▶ **PROVIDED RECORDS**
================================

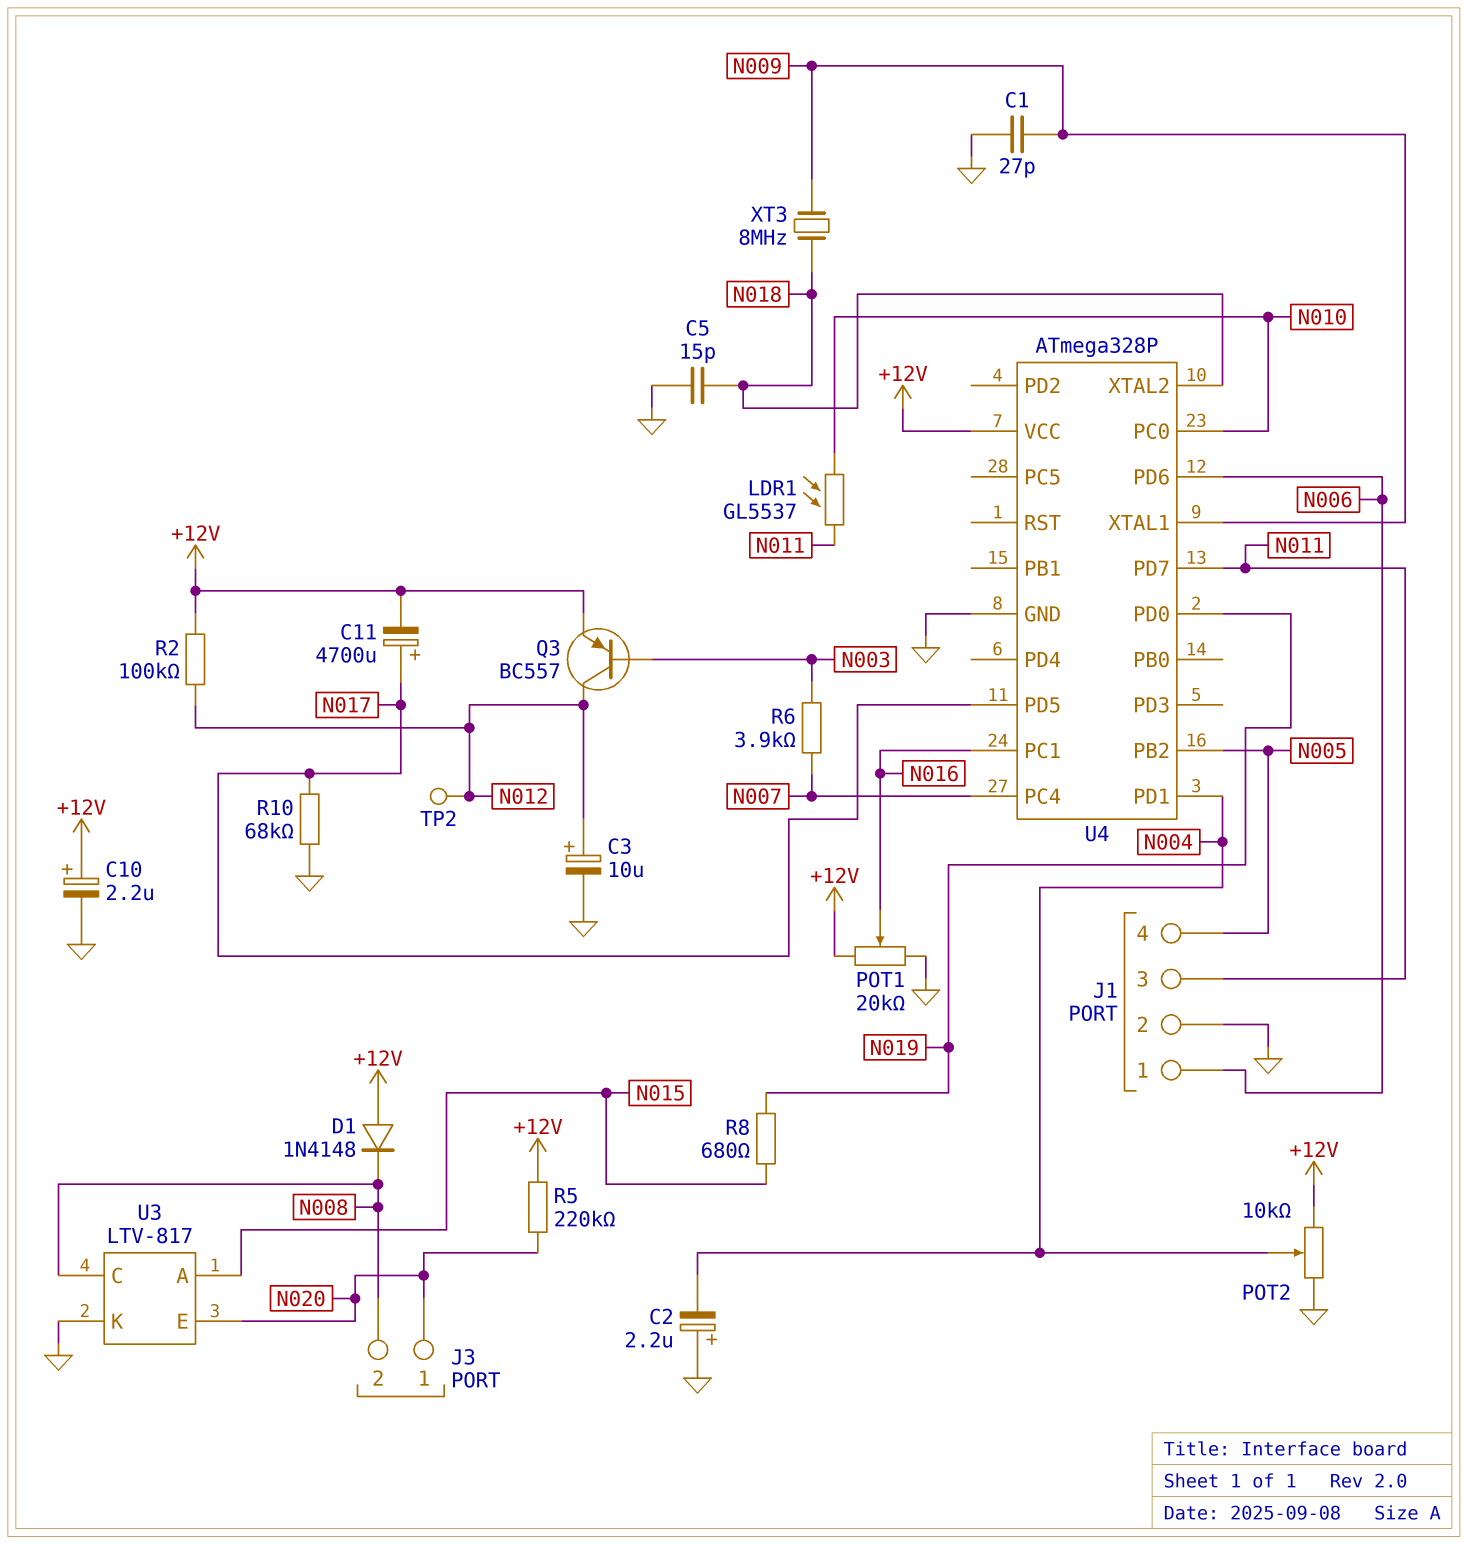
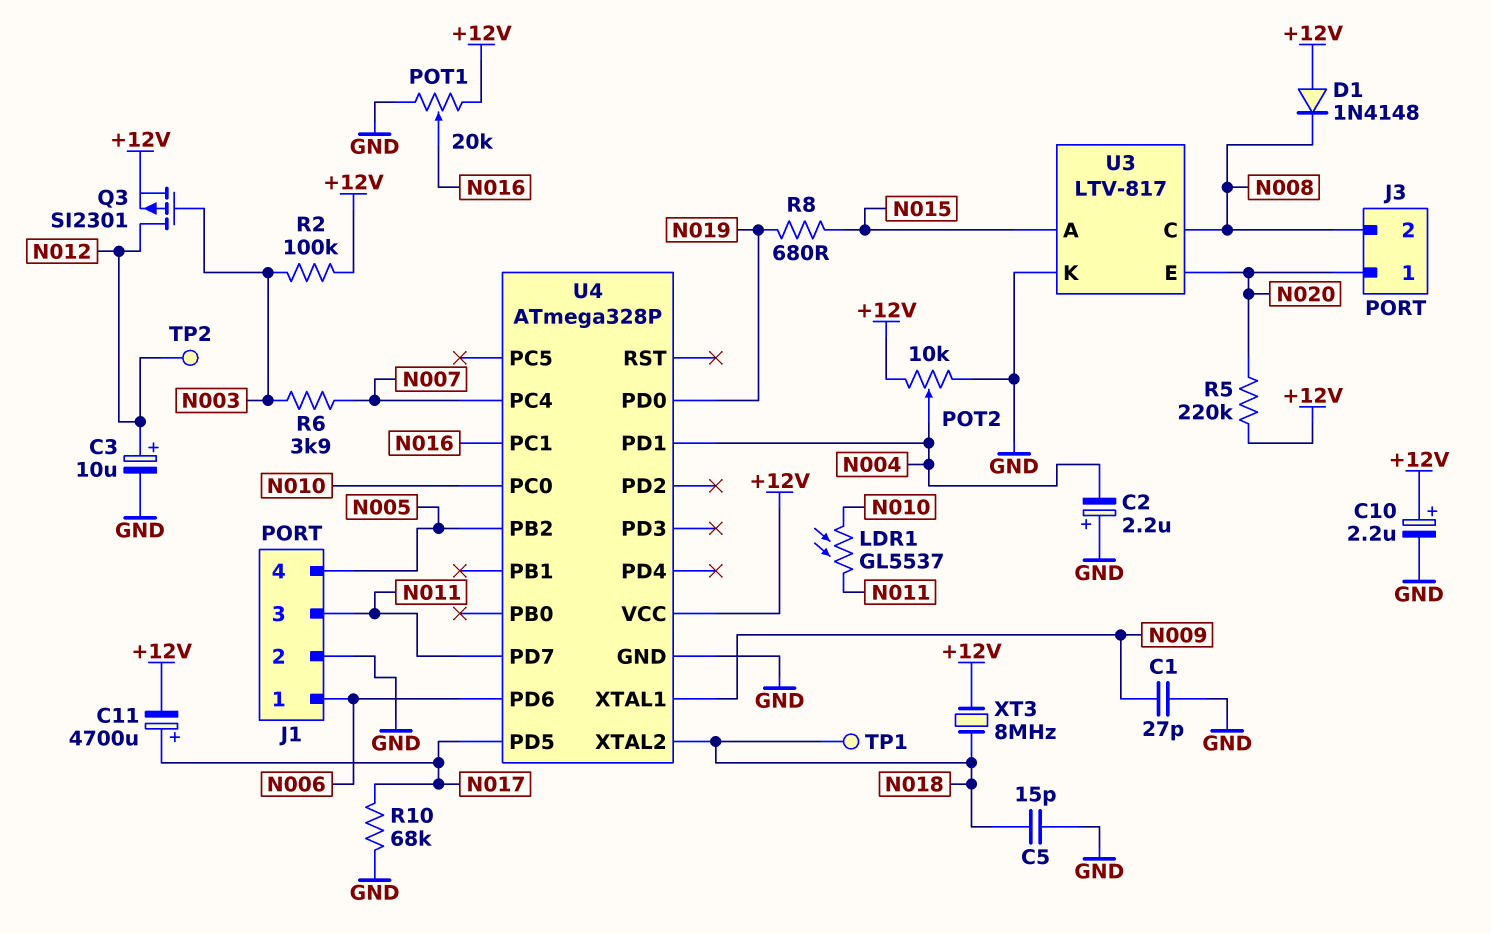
Q3: PNP BC557 (B N003, C N012, E +12V) -> PMOS SI2301 (G N003, D N012, S +12V)
R2: 100k (+12V, N012) -> 100k (+12V, N003)
TP1: none -> test point (N018)
XT3: 8MHz (N009, N018) -> 8MHz (+12V, N018)

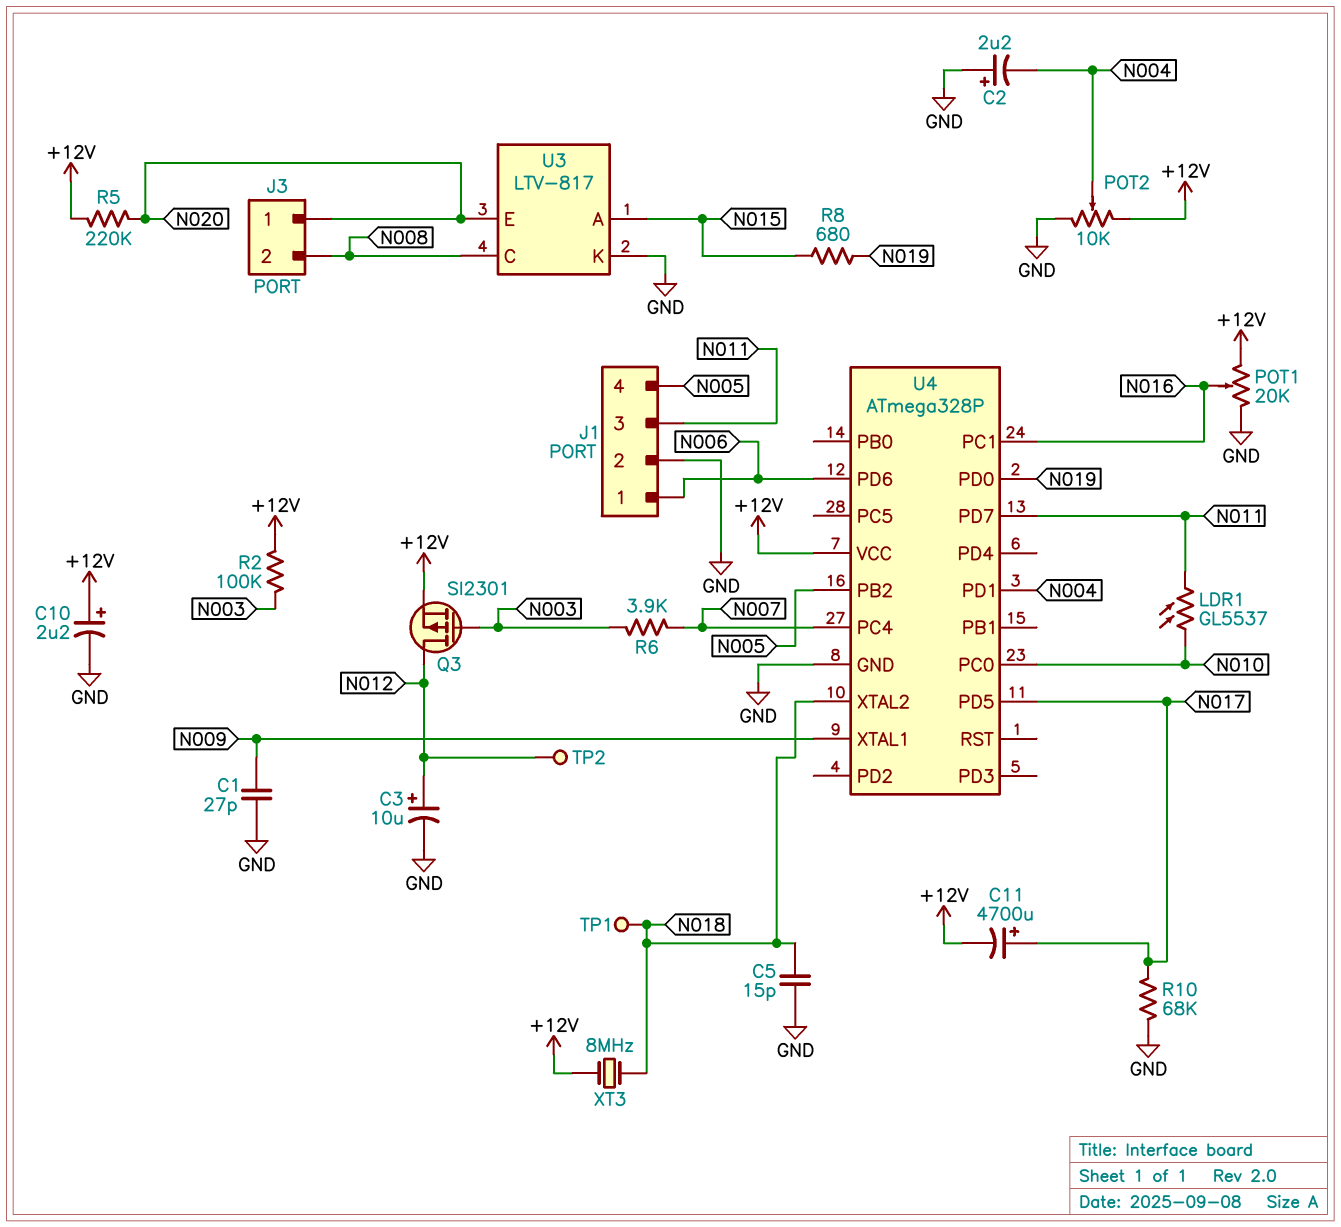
D1: diode 1N4148 (A +12V, K N008) -> none

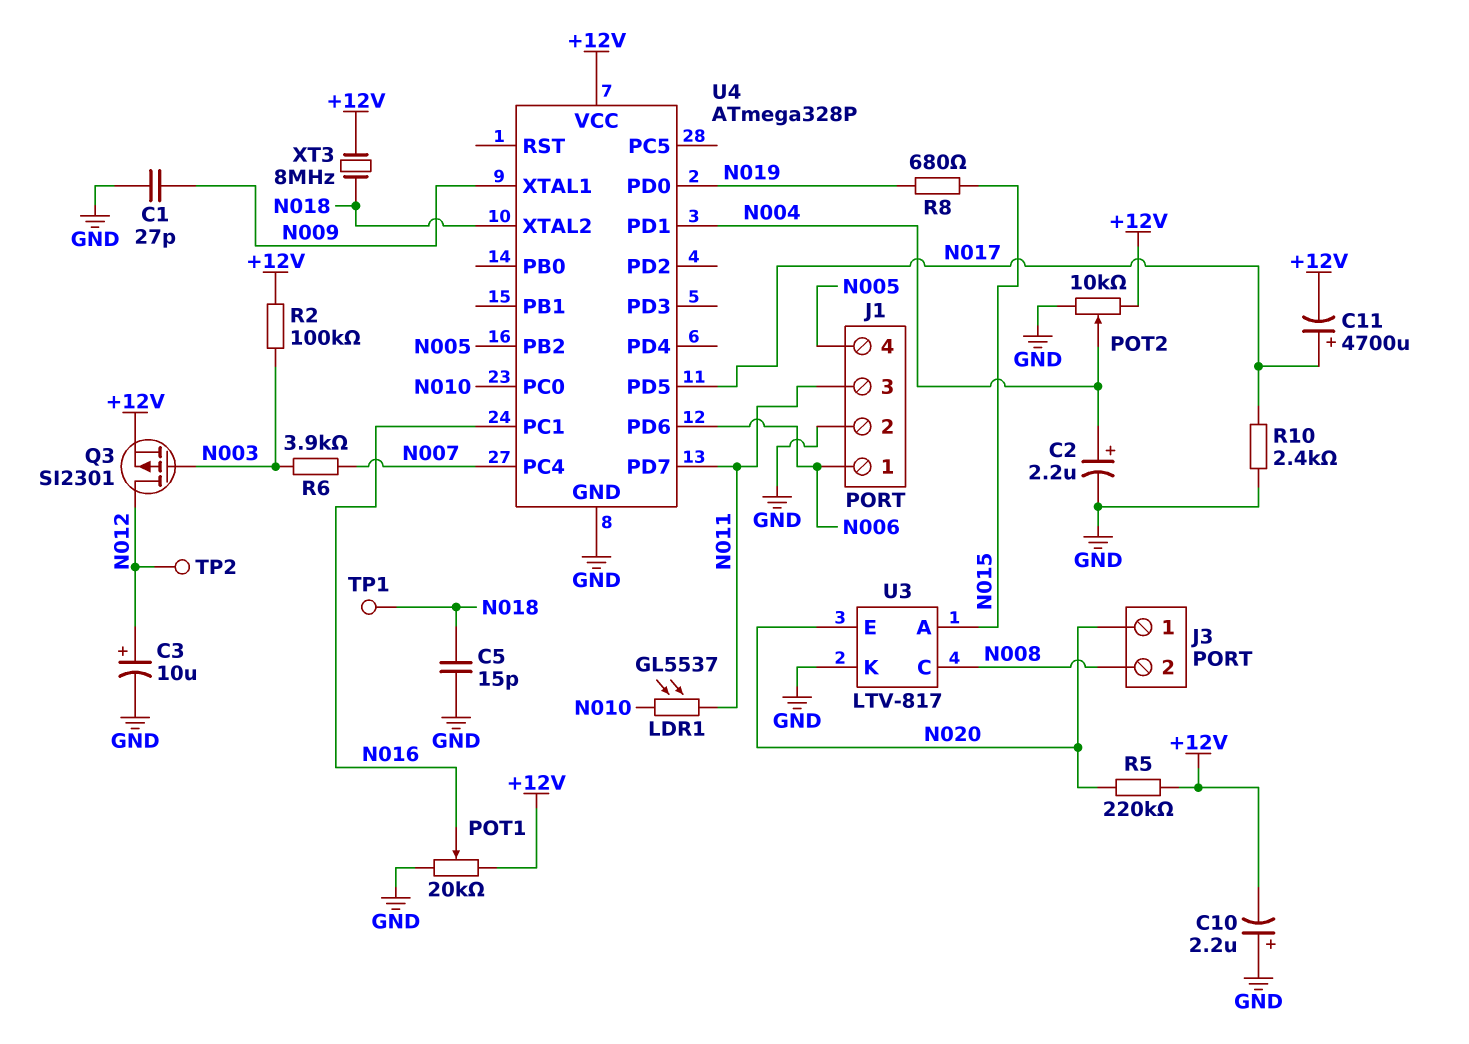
C2: 2.2uF (plus GND, minus N004) -> 2.2uF (plus N004, minus GND)
C10: 2.2uF (plus +12V, minus GND) -> 2.2uF (plus GND, minus +12V)
R10: 68k (GND, N017) -> 2.4k (GND, N017)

================================

▶ **WORK REQUIRED**
Your task is to copy the entries in full and exactly, without any images.

▶ **REPLY**
Q3: PNP BC557 (B N003, C N012, E +12V) -> PMOS SI2301 (G N003, D N012, S +12V)
R2: 100k (+12V, N012) -> 100k (+12V, N003)
TP1: none -> test point (N018)
XT3: 8MHz (N009, N018) -> 8MHz (+12V, N018)

D1: diode 1N4148 (A +12V, K N008) -> none

C2: 2.2uF (plus GND, minus N004) -> 2.2uF (plus N004, minus GND)
C10: 2.2uF (plus +12V, minus GND) -> 2.2uF (plus GND, minus +12V)
R10: 68k (GND, N017) -> 2.4k (GND, N017)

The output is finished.